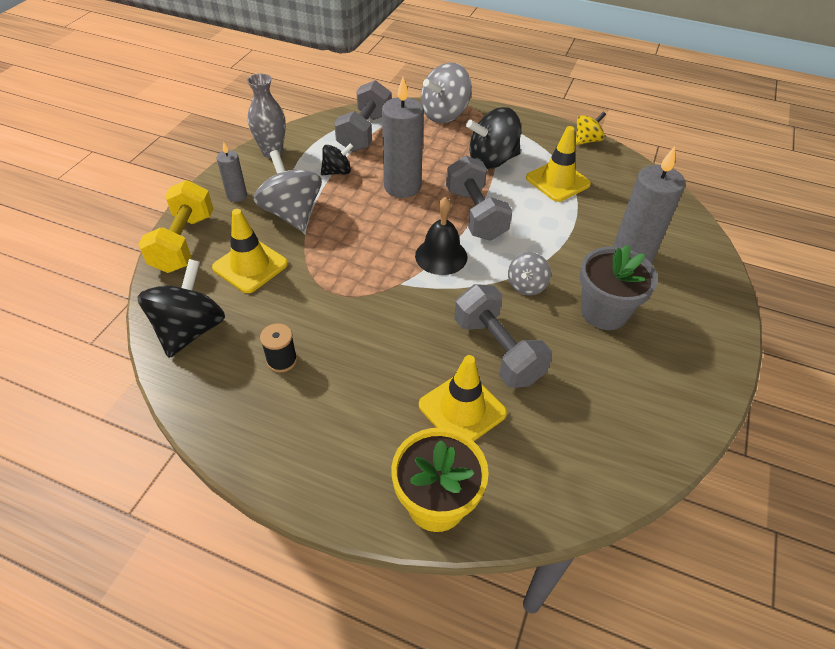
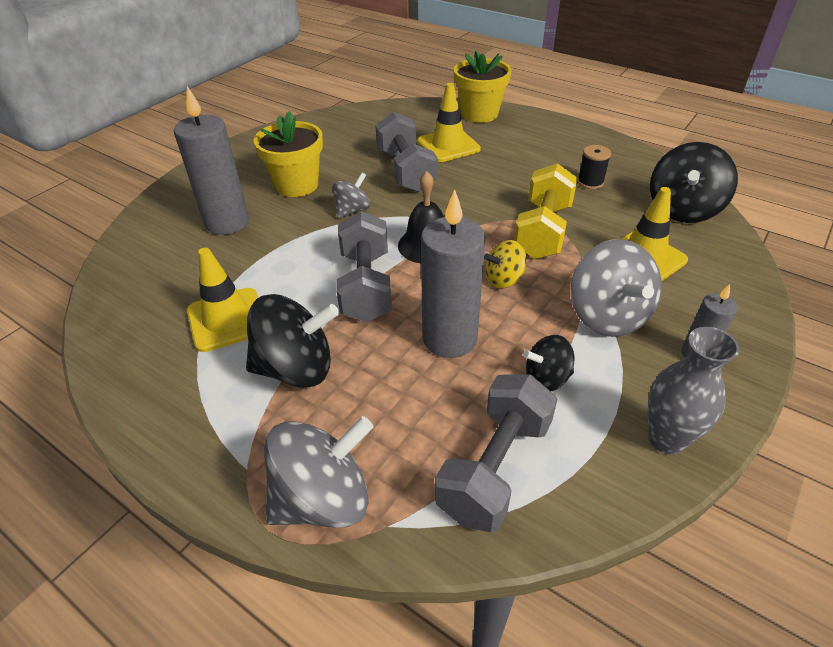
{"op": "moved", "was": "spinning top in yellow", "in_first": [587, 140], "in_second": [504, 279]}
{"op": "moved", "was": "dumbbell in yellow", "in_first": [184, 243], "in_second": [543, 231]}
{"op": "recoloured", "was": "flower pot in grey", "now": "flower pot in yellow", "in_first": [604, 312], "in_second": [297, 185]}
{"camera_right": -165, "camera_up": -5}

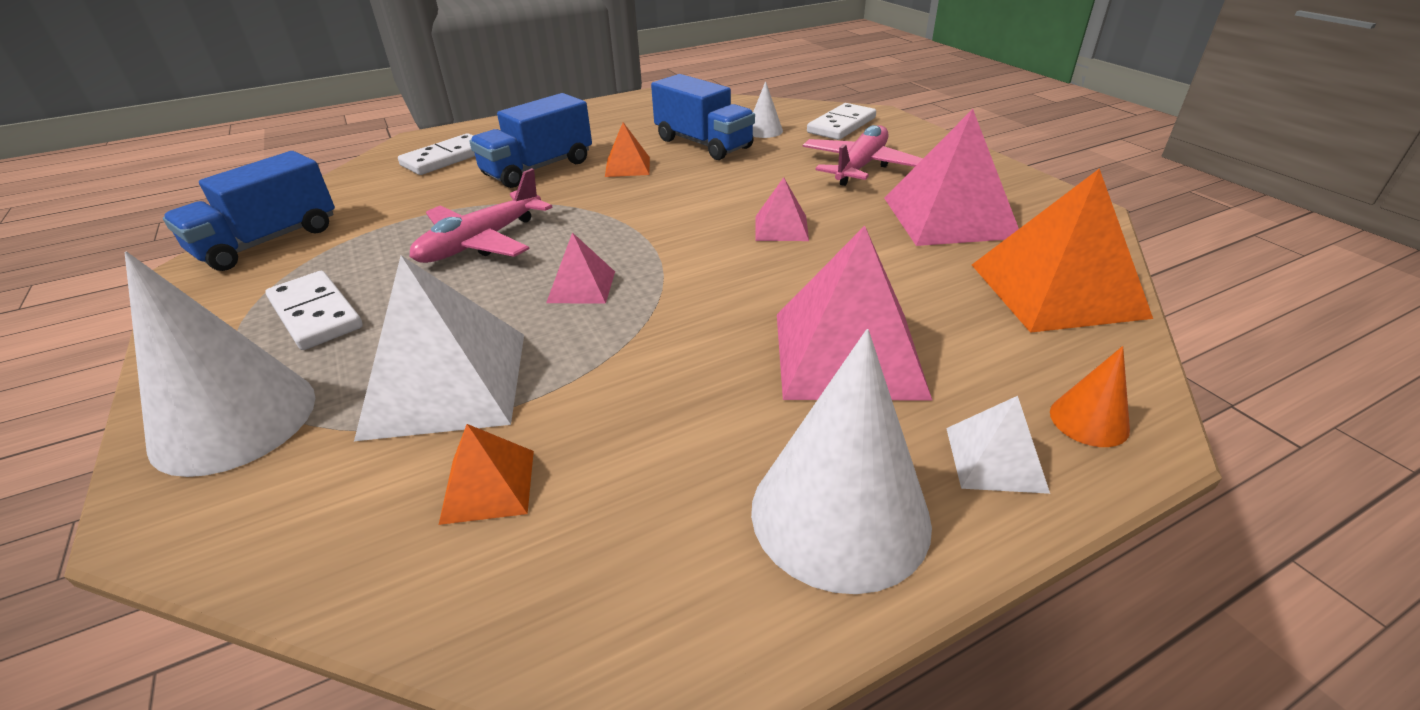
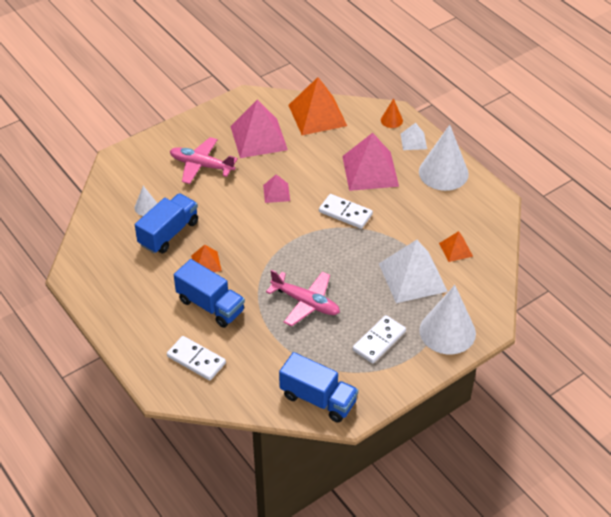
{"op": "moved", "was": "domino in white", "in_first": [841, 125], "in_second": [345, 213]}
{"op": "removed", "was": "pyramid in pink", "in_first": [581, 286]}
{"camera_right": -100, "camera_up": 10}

============

Work to be completed →
Only the text of the records above, copied exactly, should be returned; the pictures stay out.

Exercise response →
{"op": "moved", "was": "spinning top in yellow", "in_first": [587, 140], "in_second": [504, 279]}
{"op": "moved", "was": "dumbbell in yellow", "in_first": [184, 243], "in_second": [543, 231]}
{"op": "recoloured", "was": "flower pot in grey", "now": "flower pot in yellow", "in_first": [604, 312], "in_second": [297, 185]}
{"camera_right": -165, "camera_up": -5}

{"op": "moved", "was": "domino in white", "in_first": [841, 125], "in_second": [345, 213]}
{"op": "removed", "was": "pyramid in pink", "in_first": [581, 286]}
{"camera_right": -100, "camera_up": 10}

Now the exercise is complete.